SOURCE RECORDS Block Start

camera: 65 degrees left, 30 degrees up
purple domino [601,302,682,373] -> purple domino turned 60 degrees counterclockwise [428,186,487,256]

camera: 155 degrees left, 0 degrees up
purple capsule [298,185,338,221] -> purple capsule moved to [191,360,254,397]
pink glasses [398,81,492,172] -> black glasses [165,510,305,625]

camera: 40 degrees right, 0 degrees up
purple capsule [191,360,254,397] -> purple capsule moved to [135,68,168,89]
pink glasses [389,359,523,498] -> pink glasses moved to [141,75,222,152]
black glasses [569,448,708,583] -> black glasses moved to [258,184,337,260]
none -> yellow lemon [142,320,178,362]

SOURCE RECORDS Block End
SOURCE RECORDS Block Start

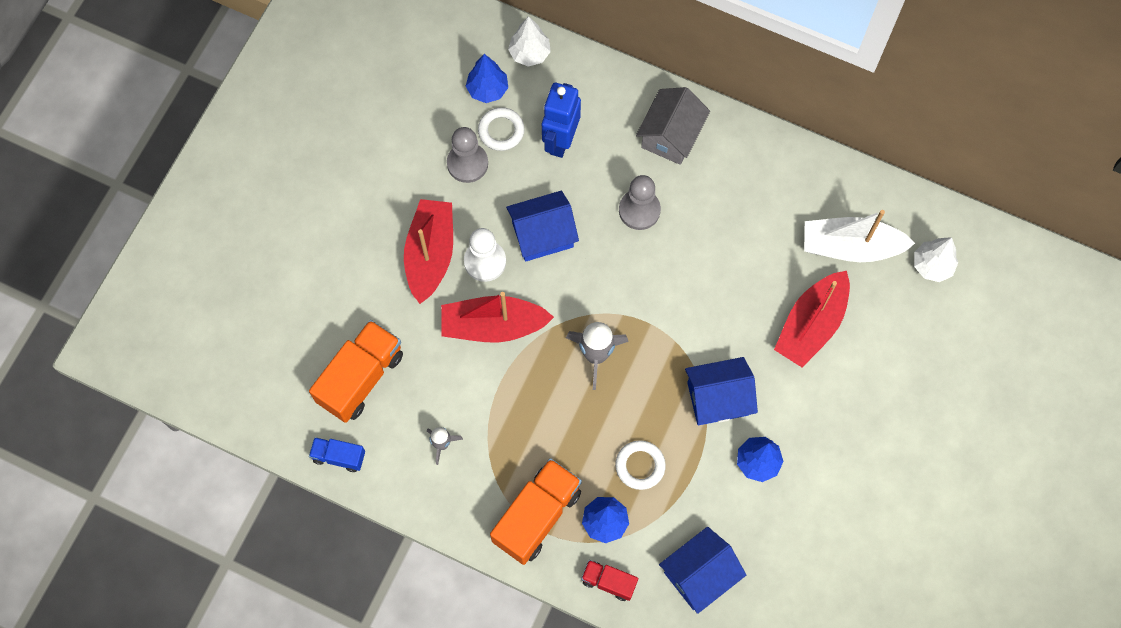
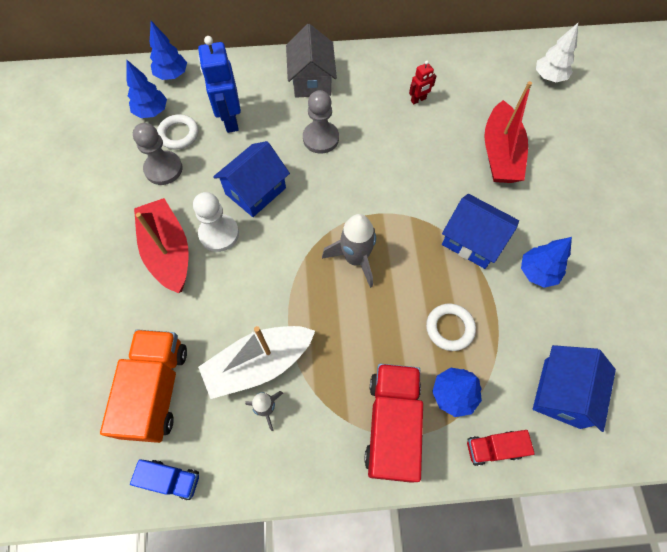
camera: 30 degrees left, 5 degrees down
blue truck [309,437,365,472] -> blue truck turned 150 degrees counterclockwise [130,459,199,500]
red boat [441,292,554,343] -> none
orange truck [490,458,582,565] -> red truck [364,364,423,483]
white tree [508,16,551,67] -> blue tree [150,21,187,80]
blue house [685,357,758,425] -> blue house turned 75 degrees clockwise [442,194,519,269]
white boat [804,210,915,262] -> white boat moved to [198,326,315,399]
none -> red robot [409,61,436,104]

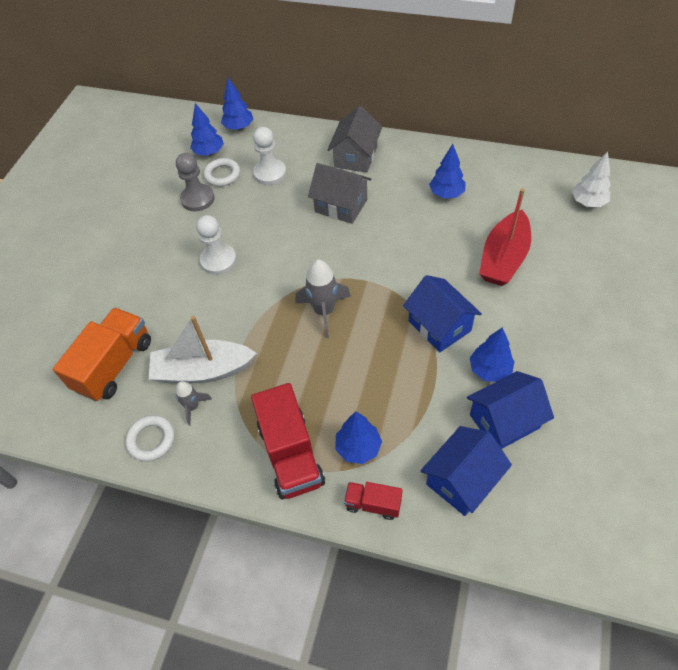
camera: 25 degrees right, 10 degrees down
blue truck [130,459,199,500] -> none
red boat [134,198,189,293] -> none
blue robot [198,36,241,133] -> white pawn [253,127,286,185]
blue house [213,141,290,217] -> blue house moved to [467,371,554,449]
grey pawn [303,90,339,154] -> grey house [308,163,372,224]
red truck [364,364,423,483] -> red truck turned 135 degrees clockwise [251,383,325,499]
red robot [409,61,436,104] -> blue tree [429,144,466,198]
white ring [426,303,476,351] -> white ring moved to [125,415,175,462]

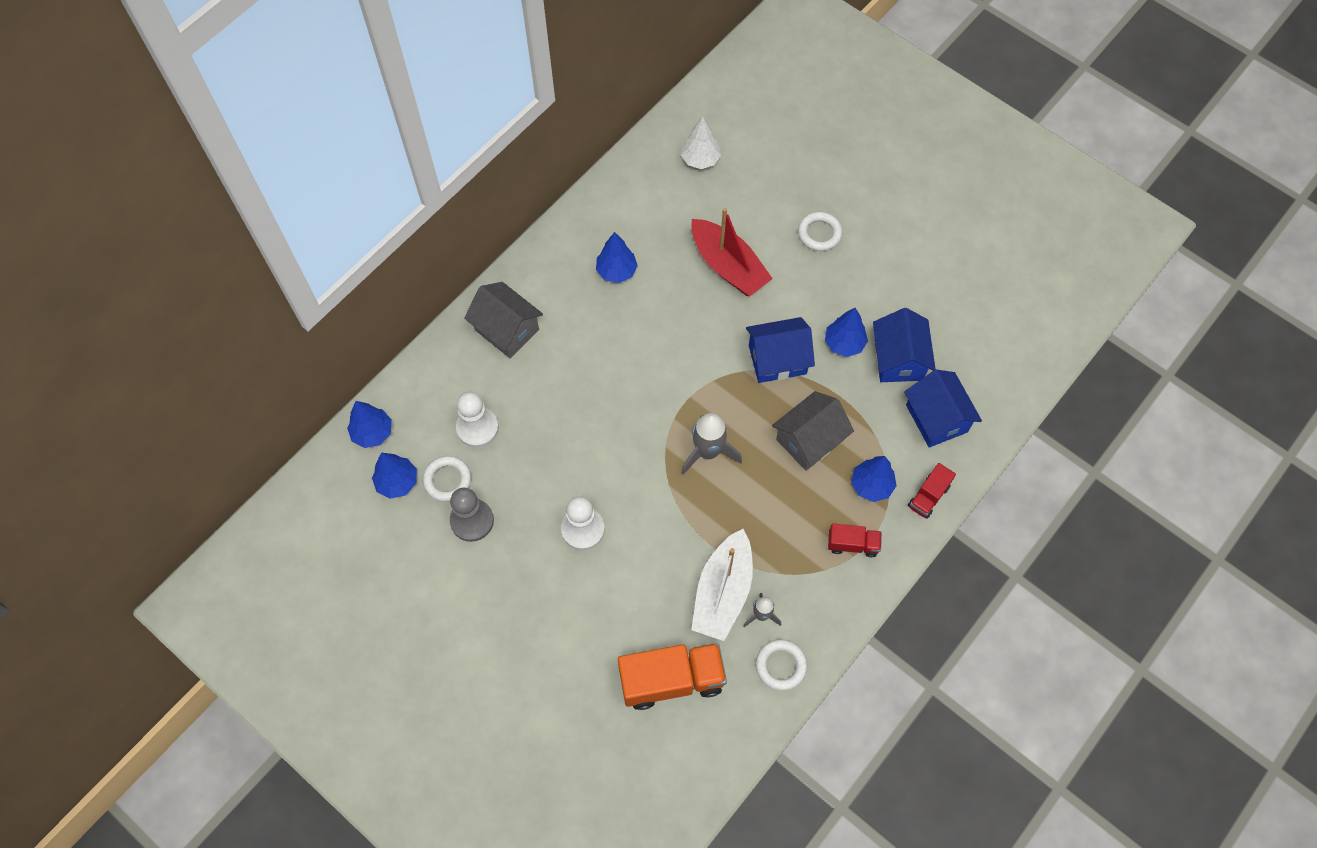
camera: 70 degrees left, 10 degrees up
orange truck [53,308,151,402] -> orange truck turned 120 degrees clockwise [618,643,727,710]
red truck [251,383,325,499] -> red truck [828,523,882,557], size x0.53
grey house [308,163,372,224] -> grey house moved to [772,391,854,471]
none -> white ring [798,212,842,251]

SOURCE RECORDS Block End
SOURCE RECORDS Block Start

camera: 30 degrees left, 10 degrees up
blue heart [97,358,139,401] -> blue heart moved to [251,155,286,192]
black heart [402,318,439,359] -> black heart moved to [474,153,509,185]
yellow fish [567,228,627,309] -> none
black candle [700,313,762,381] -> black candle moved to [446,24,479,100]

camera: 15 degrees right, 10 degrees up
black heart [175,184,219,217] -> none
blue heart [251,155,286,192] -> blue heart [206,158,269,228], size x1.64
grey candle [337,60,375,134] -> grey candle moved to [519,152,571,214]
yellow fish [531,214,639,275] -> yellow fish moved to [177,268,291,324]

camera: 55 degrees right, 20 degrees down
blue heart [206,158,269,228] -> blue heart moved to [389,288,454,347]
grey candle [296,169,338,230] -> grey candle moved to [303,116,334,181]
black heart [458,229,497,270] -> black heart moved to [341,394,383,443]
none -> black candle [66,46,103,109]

SOURCE RECORDS Block End

WHAT THE EXERCISE ASKS - Return exactly the lines above, from the one with "red boat [134,198,189,293] -> none" up to and including the one with "none -> white ring [798,212,842,251]", and include no pictures.

TASK OUTPUT -
red boat [134,198,189,293] -> none
blue robot [198,36,241,133] -> white pawn [253,127,286,185]
blue house [213,141,290,217] -> blue house moved to [467,371,554,449]
grey pawn [303,90,339,154] -> grey house [308,163,372,224]
red truck [364,364,423,483] -> red truck turned 135 degrees clockwise [251,383,325,499]
red robot [409,61,436,104] -> blue tree [429,144,466,198]
white ring [426,303,476,351] -> white ring moved to [125,415,175,462]

camera: 70 degrees left, 10 degrees up
orange truck [53,308,151,402] -> orange truck turned 120 degrees clockwise [618,643,727,710]
red truck [251,383,325,499] -> red truck [828,523,882,557], size x0.53
grey house [308,163,372,224] -> grey house moved to [772,391,854,471]
none -> white ring [798,212,842,251]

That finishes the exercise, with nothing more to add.